→ **Exercise**: Look for the line containing "purple dumbbell: [134,256,201,309]" in the entries below, then print that line and all that follow it exactly.

→ **Entries supplied**:
----------------

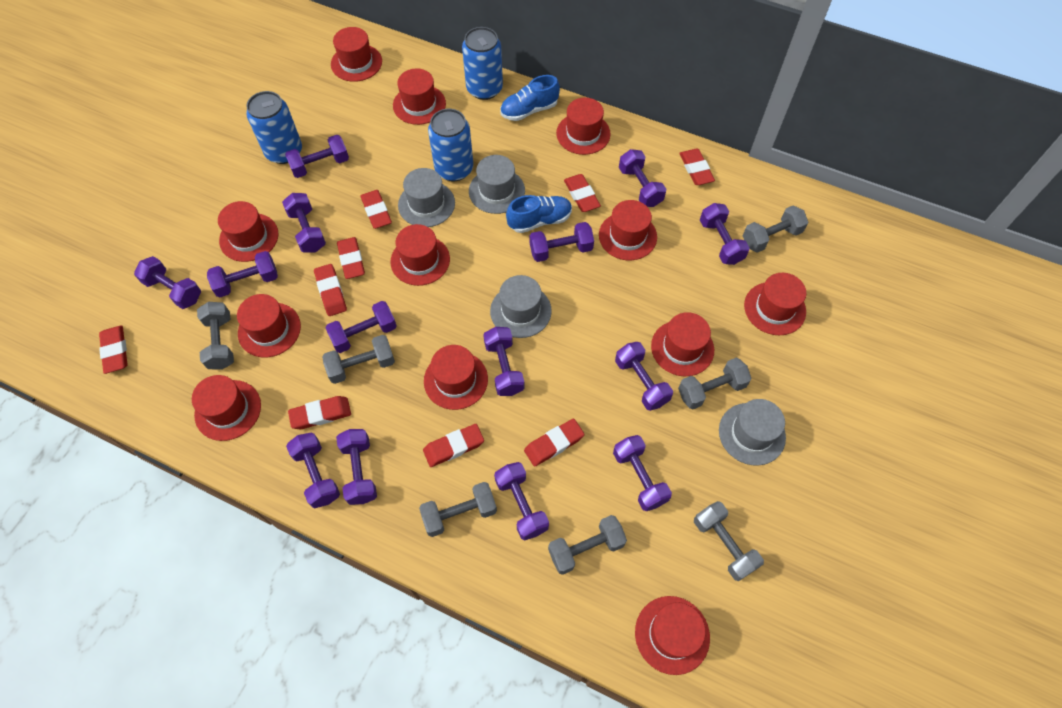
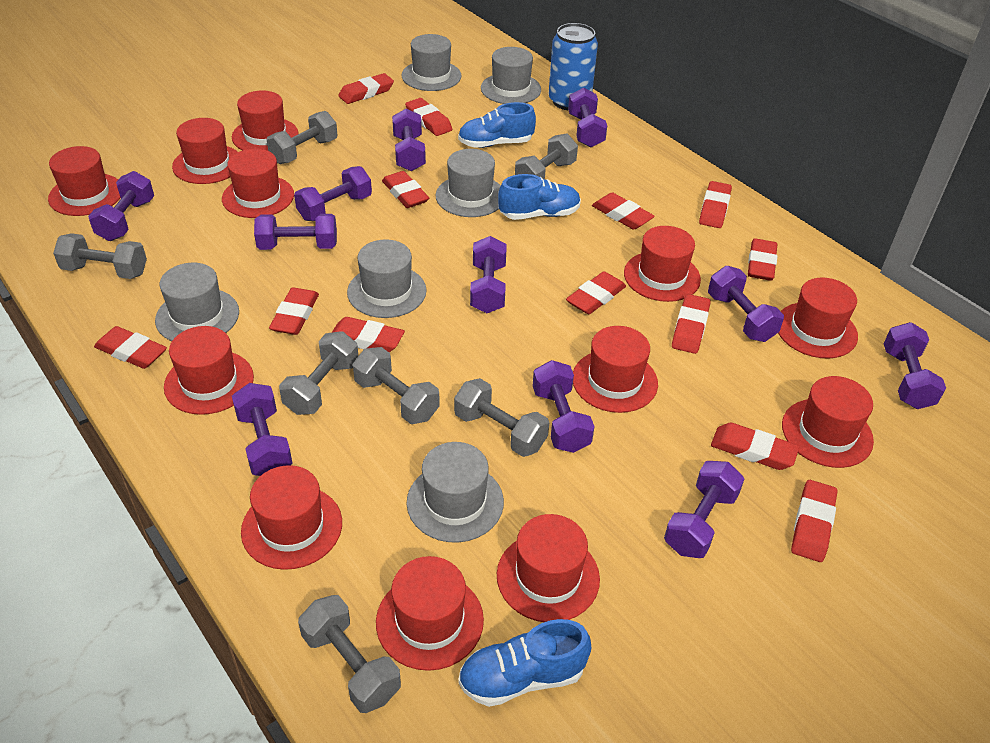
blue can: [246,91,302,164] [428,109,473,181] [462,27,503,100] = 3 -> [549,23,598,110] = 1
blue shoe: [500,75,560,121] [506,195,572,233] = 2 -> [458,102,536,148] [458,619,591,707] [498,174,581,220] = 3
grey hat: [398,168,455,227] [469,155,525,214] [490,275,552,338] [719,399,786,466] = 4 -> [155,263,239,341] [347,239,427,318] [402,34,461,91] [407,442,504,542] [436,149,501,217] [481,47,541,104] = 6
purple dumbbell: [134,256,201,309] [207,251,278,297] [282,193,326,253] [285,135,349,178] [286,432,340,508] [325,301,396,353] [336,429,377,505] [483,327,524,396] [494,462,549,541] [529,222,594,262] [613,435,672,511] [615,342,673,411] [619,149,666,207] [700,203,750,265] = 14 -> [88,171,154,241] [232,383,292,476] [254,214,337,250] [294,166,372,221] [392,109,426,171] [470,236,507,313] [532,360,595,453] [568,87,607,147] [664,461,744,558] [708,266,784,342] [884,322,946,409] = 11
red eraser: [99,325,128,374] [288,396,351,429] [314,264,347,316] [337,237,365,279] [360,190,392,229] [423,424,484,467] [524,419,585,466] [564,174,601,212] [679,149,715,185] = 9 -> [94,326,167,369] [269,287,319,335] [332,317,405,352] [338,73,394,104] [382,171,429,208] [405,98,452,136] [566,271,626,314] [592,192,655,230] [672,294,711,354] [699,181,732,228] [711,422,799,470] [748,238,777,281] [791,480,837,562] = 13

----------------

→ **Result**:
purple dumbbell: [134,256,201,309] [207,251,278,297] [282,193,326,253] [285,135,349,178] [286,432,340,508] [325,301,396,353] [336,429,377,505] [483,327,524,396] [494,462,549,541] [529,222,594,262] [613,435,672,511] [615,342,673,411] [619,149,666,207] [700,203,750,265] = 14 -> [88,171,154,241] [232,383,292,476] [254,214,337,250] [294,166,372,221] [392,109,426,171] [470,236,507,313] [532,360,595,453] [568,87,607,147] [664,461,744,558] [708,266,784,342] [884,322,946,409] = 11
red eraser: [99,325,128,374] [288,396,351,429] [314,264,347,316] [337,237,365,279] [360,190,392,229] [423,424,484,467] [524,419,585,466] [564,174,601,212] [679,149,715,185] = 9 -> [94,326,167,369] [269,287,319,335] [332,317,405,352] [338,73,394,104] [382,171,429,208] [405,98,452,136] [566,271,626,314] [592,192,655,230] [672,294,711,354] [699,181,732,228] [711,422,799,470] [748,238,777,281] [791,480,837,562] = 13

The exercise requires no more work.